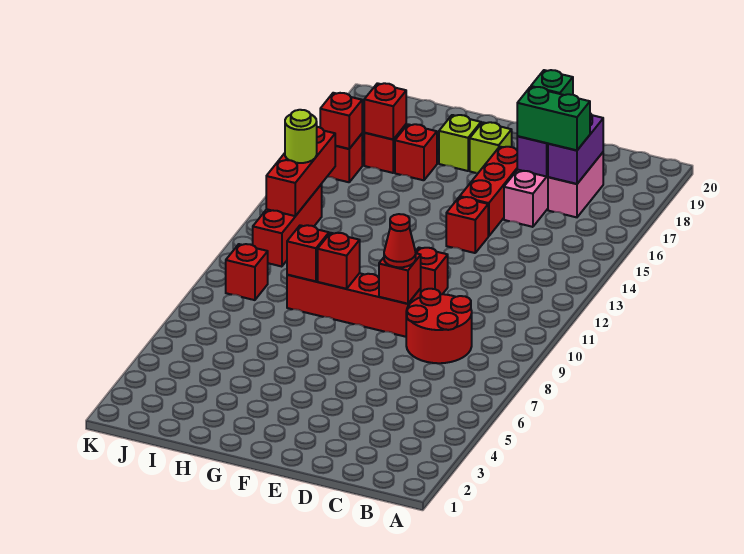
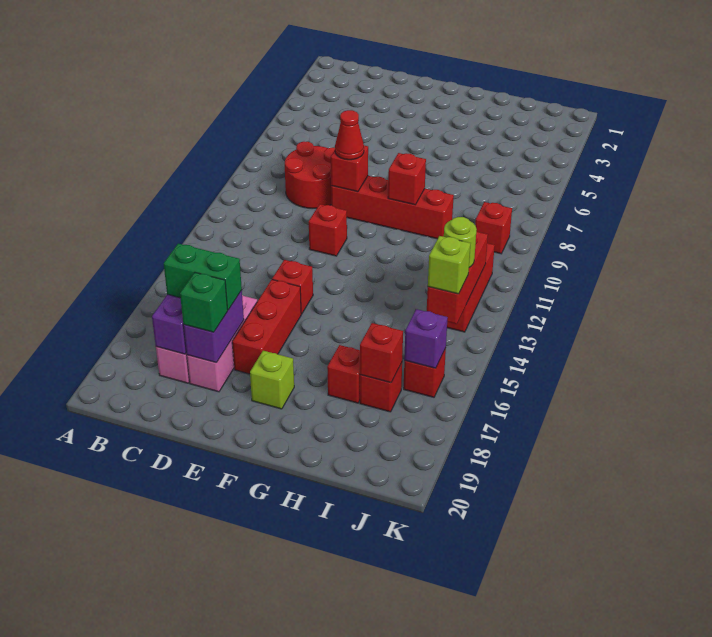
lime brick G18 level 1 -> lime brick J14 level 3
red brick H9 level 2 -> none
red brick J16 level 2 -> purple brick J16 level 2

* AIM OF THE EXERCISE
Please return all of the material above exactly, minus any pictures.

* ANSWER TO THE EXERCISE
lime brick G18 level 1 -> lime brick J14 level 3
red brick H9 level 2 -> none
red brick J16 level 2 -> purple brick J16 level 2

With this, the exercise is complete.